> _Aim of the exercise_:
For this exercise, please return exactly the line containing "IC103 pin PB1: TEMP -> none" and each line after it through the end of the records, with no pictures included.
Extracted data START
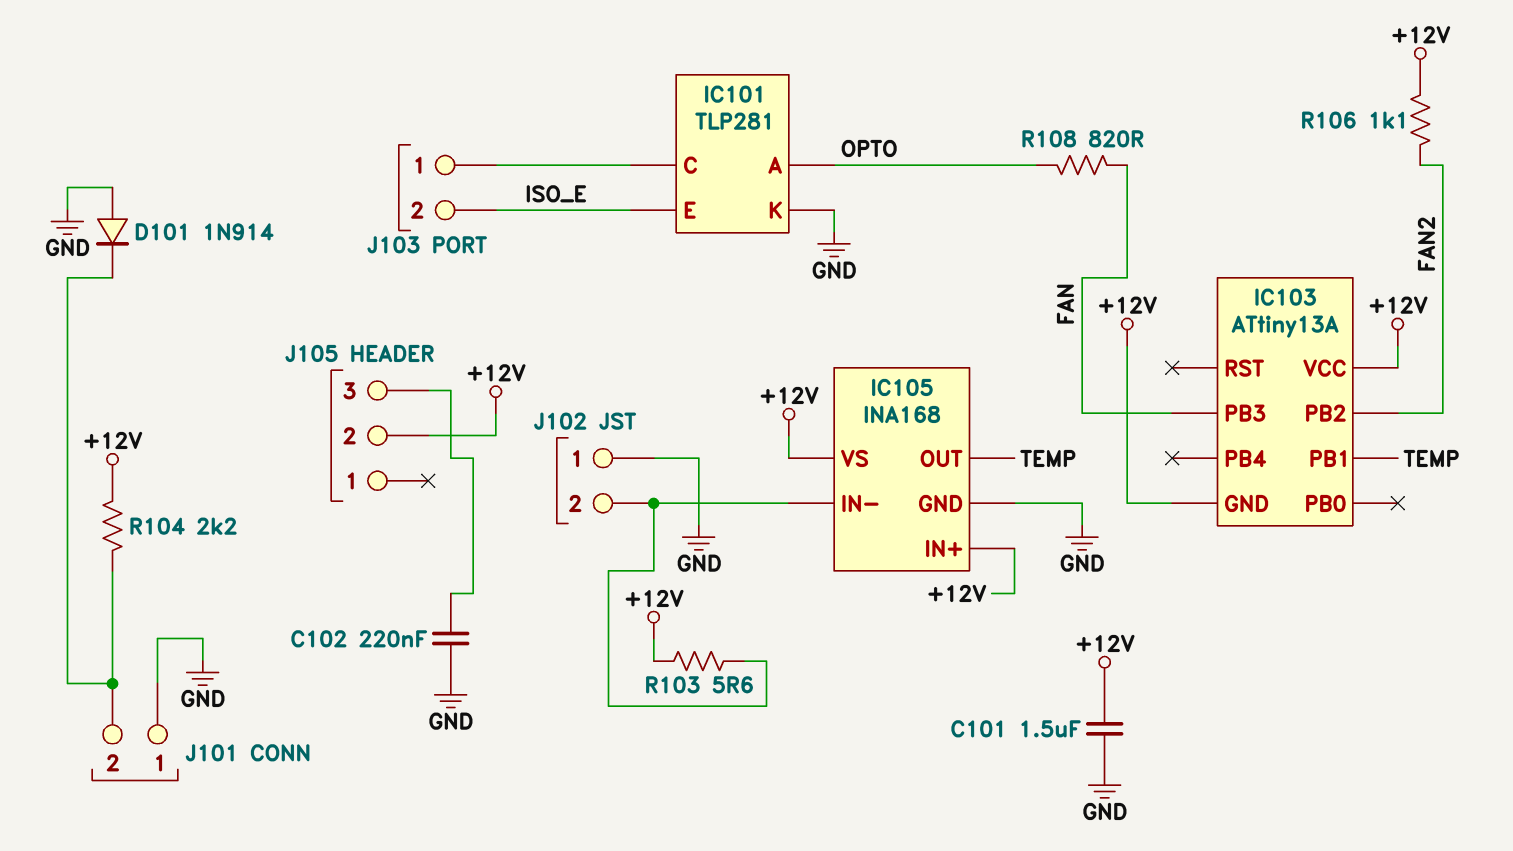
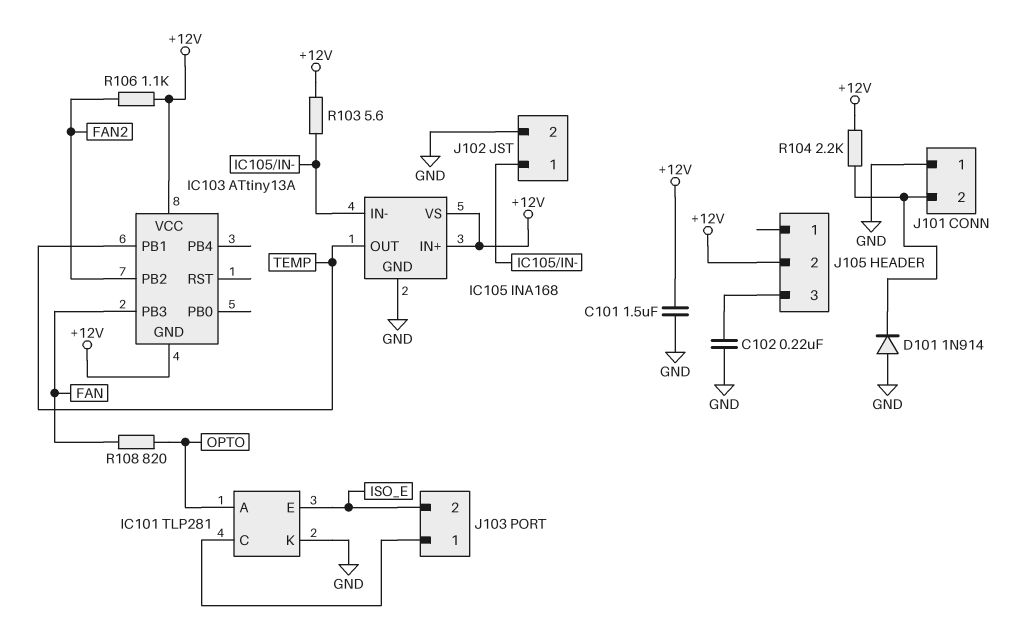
J102 pin 1: GND -> IC105/IN-
J102 pin 2: IC105/IN- -> GND

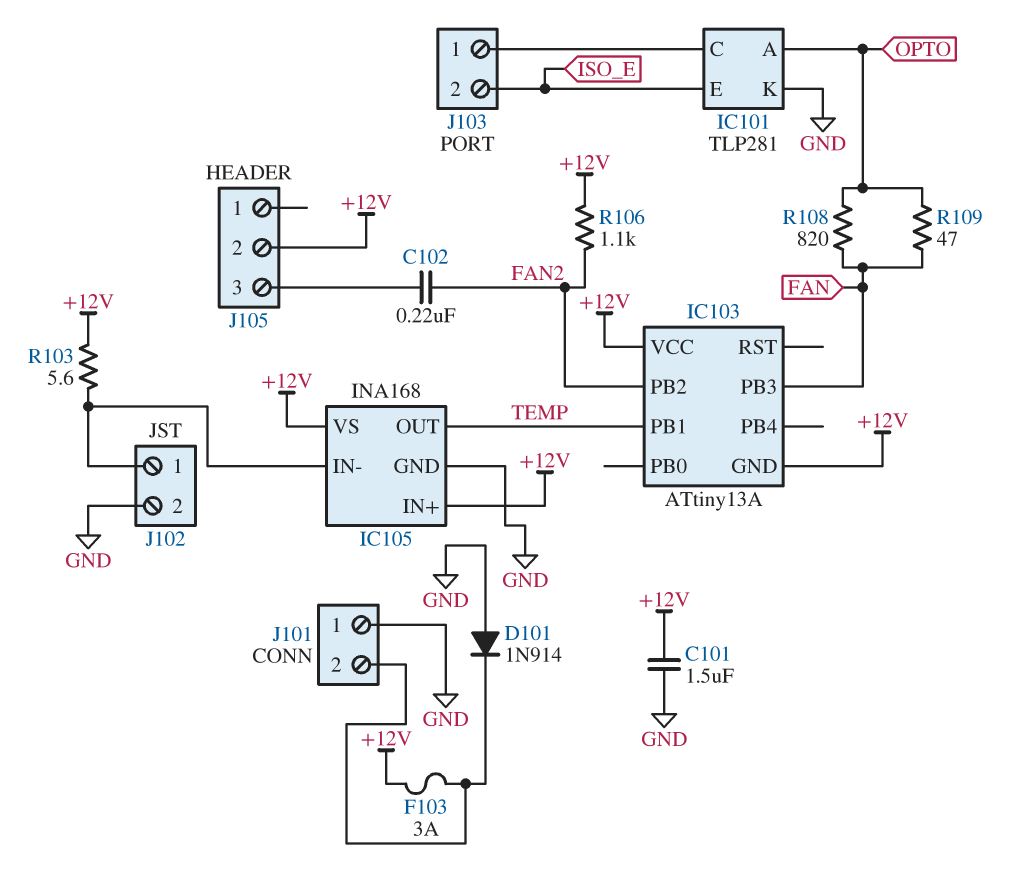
C102: 220nF (GND, J105/3) -> 220nF (FAN2, J105/3)
F103: none -> 3A (+12V, J101/2)
R104: 2.2k (+12V, J101/2) -> none
R109: none -> 47 (FAN, OPTO)

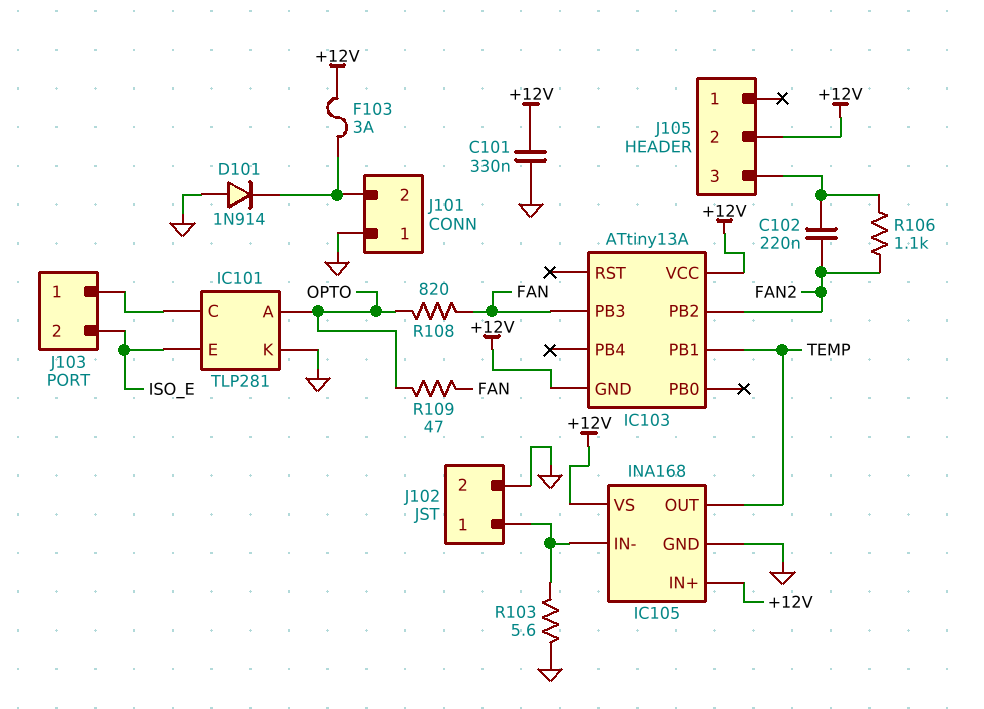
C101: 1.5uF (+12V, GND) -> 330nF (+12V, GND)
R103: 5.6 (+12V, IC105/IN-) -> 5.6 (GND, IC105/IN-)
R106: 1.1k (+12V, FAN2) -> 1.1k (FAN2, J105/3)

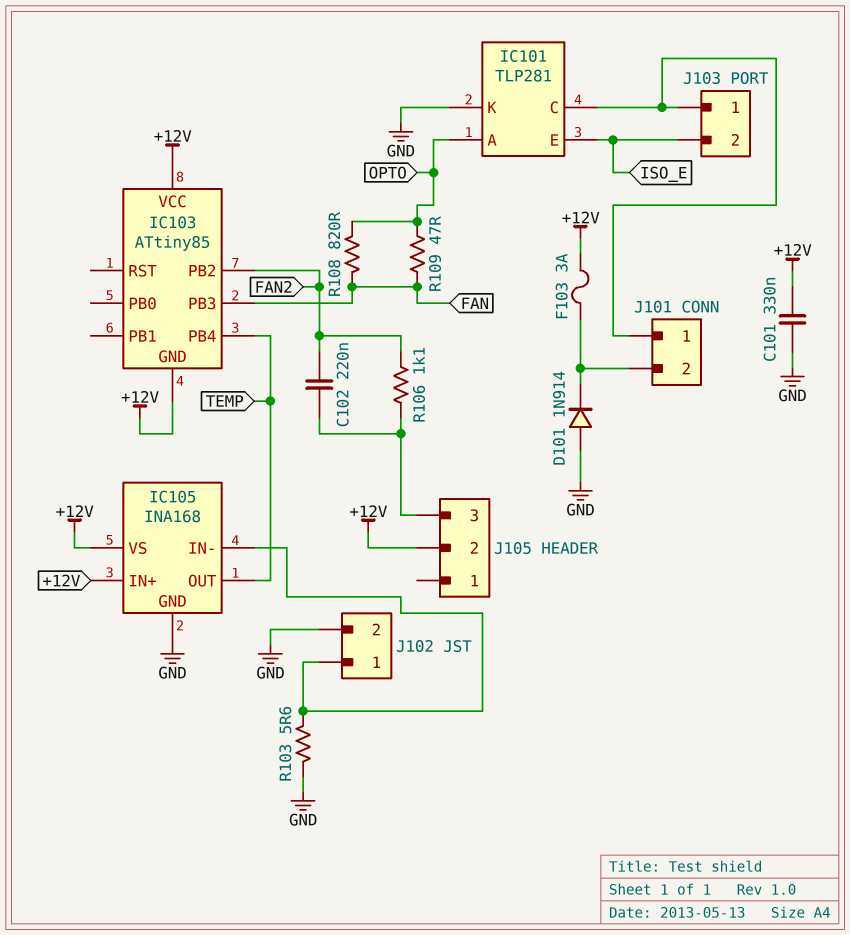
IC103: ATtiny13A -> ATtiny85
IC103 pin PB1: TEMP -> none
IC103 pin PB4: none -> TEMP
J101 pin 1: GND -> IC101/C

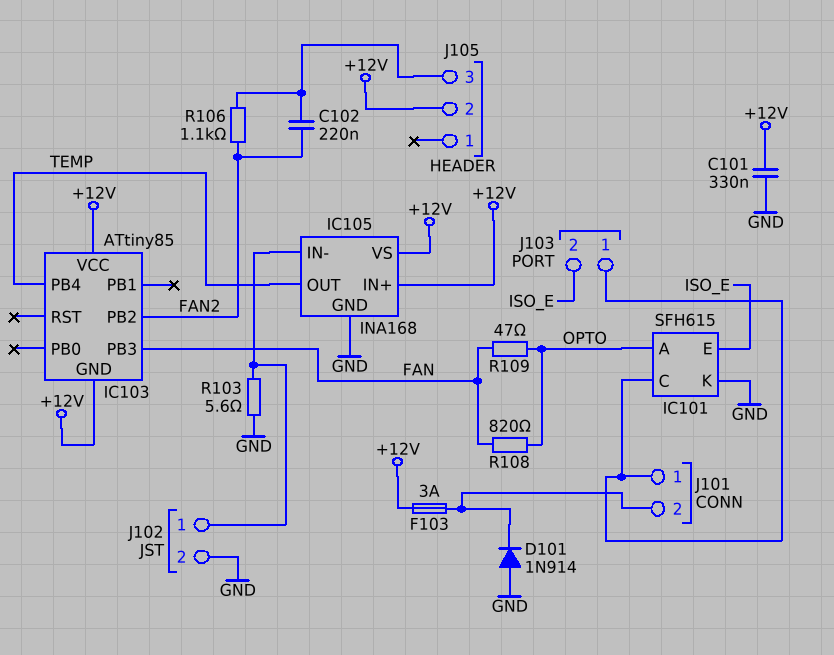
IC101: TLP281 -> SFH615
Extracted data END
> _Response to the exercise_:
IC103 pin PB1: TEMP -> none
IC103 pin PB4: none -> TEMP
J101 pin 1: GND -> IC101/C

IC101: TLP281 -> SFH615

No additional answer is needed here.